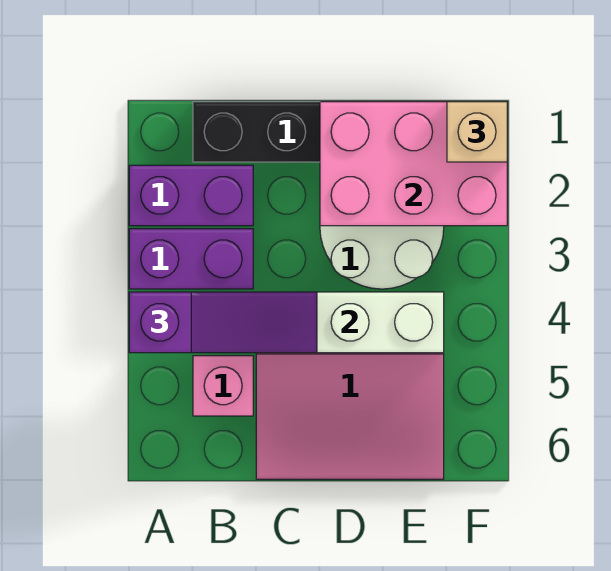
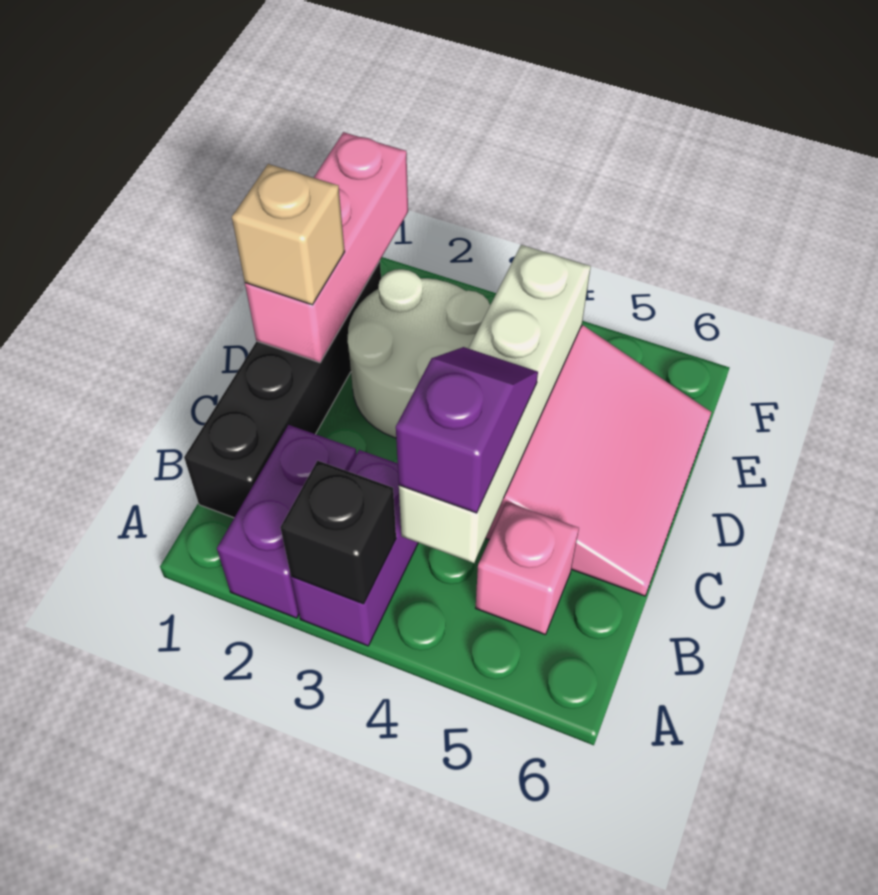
none -> black brick A3 level 2
purple slope A4:C4 level 3 top A -> purple slope B4:C4 level 3 top B
pink brick D1:F2 level 2 -> pink brick D1:F1 level 2
tan brick F1 level 3 -> tan brick D1 level 3

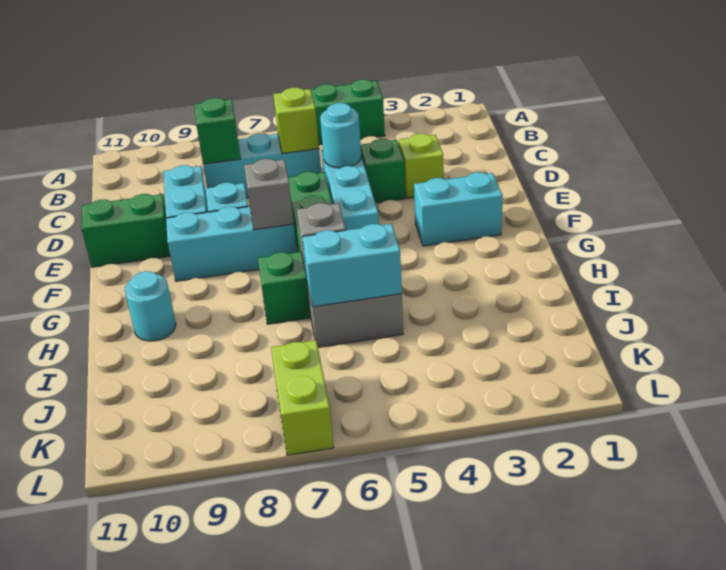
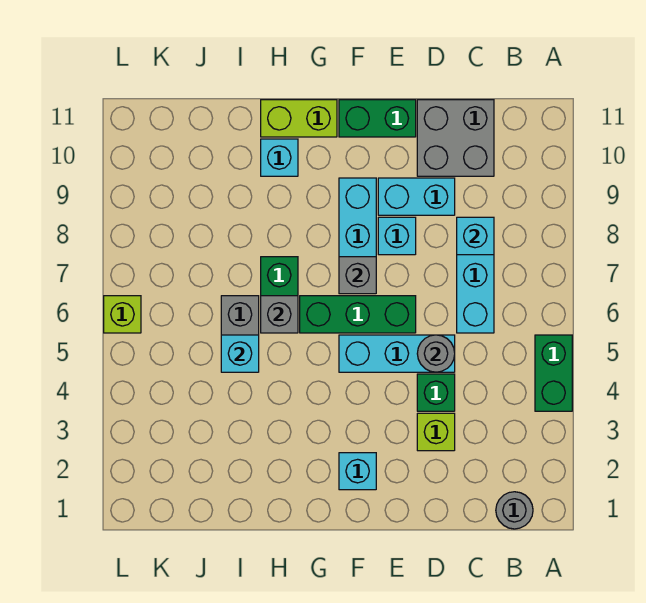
none -> grey round brick B1 level 1
lime brick C6 level 2 -> lime brick L6 level 1
green brick C8 level 2 -> cyan brick C8 level 2
none -> grey brick C10:D11 level 1
cyan round brick D5 level 2 -> grey round brick D5 level 2
green brick E10:E11 level 1 -> green brick E11:F11 level 1
cyan brick F2:F3 level 1 -> cyan brick F2 level 1
cyan round brick H10 level 1 -> cyan brick H10 level 1
cyan brick I5:I6 level 2 -> cyan brick I5 level 2
lime brick K7:L7 level 1 -> lime brick G11:H11 level 1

-*-*-

▸ **REQUIRED ACTION**: Set down exactly and only the lines from the start of the entries above through the line containing "cyan brick F2:F3", both ends included, omitting the pictures.

▸ **EXERCISE SOLUTION**:
none -> black brick A3 level 2
purple slope A4:C4 level 3 top A -> purple slope B4:C4 level 3 top B
pink brick D1:F2 level 2 -> pink brick D1:F1 level 2
tan brick F1 level 3 -> tan brick D1 level 3

none -> grey round brick B1 level 1
lime brick C6 level 2 -> lime brick L6 level 1
green brick C8 level 2 -> cyan brick C8 level 2
none -> grey brick C10:D11 level 1
cyan round brick D5 level 2 -> grey round brick D5 level 2
green brick E10:E11 level 1 -> green brick E11:F11 level 1
cyan brick F2:F3 level 1 -> cyan brick F2 level 1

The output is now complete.